**Supplied records**
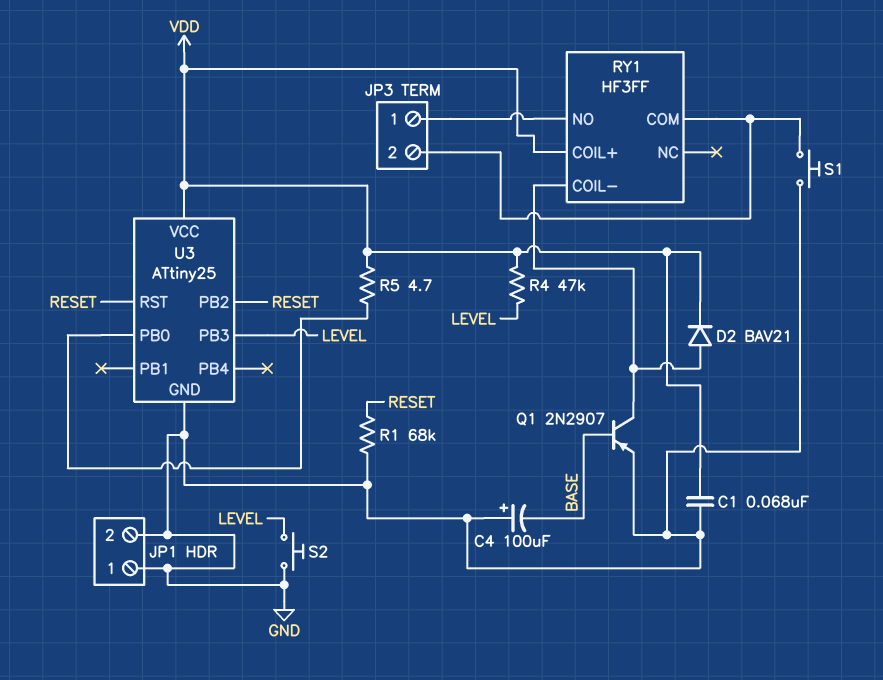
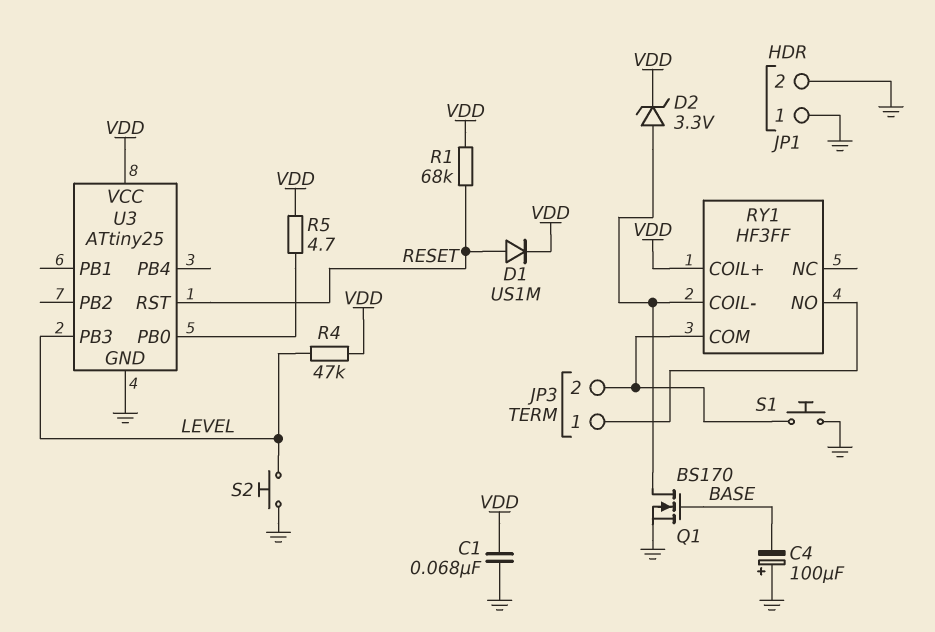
D1: none -> diode US1M (A RESET, K VDD)
D2: diode BAV21 (A RY1/COIL-, K VDD) -> zener 3.3V (A RY1/COIL-, K VDD)
Q1: PNP 2N2907 (B BASE, C RY1/COIL-, E GND) -> NMOS BS170 (G BASE, D RY1/COIL-, S GND)
R1: 68k (GND, RESET) -> 68k (RESET, VDD)
U3 pin PB2: RESET -> none

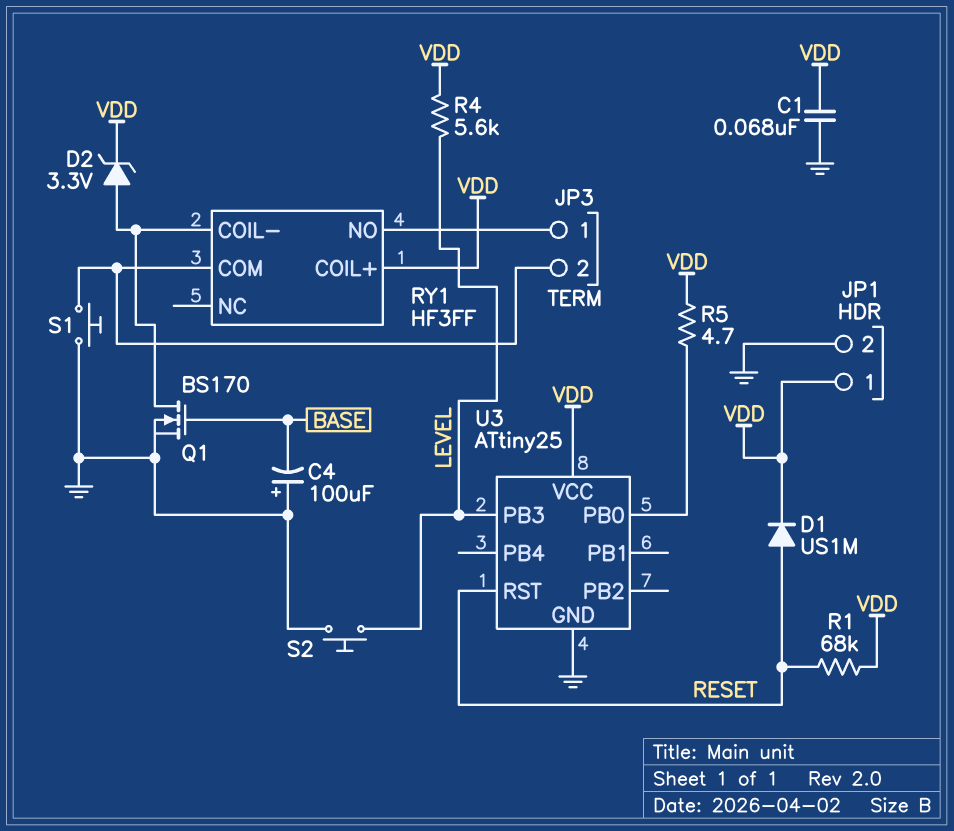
JP1 pin 1: GND -> VDD
R4: 47k (LEVEL, VDD) -> 5.6k (LEVEL, VDD)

**Task prompt**
The answer is each line from the entries above in which the word "diode" occurs.

**Output for this exercise**
D1: none -> diode US1M (A RESET, K VDD)
D2: diode BAV21 (A RY1/COIL-, K VDD) -> zener 3.3V (A RY1/COIL-, K VDD)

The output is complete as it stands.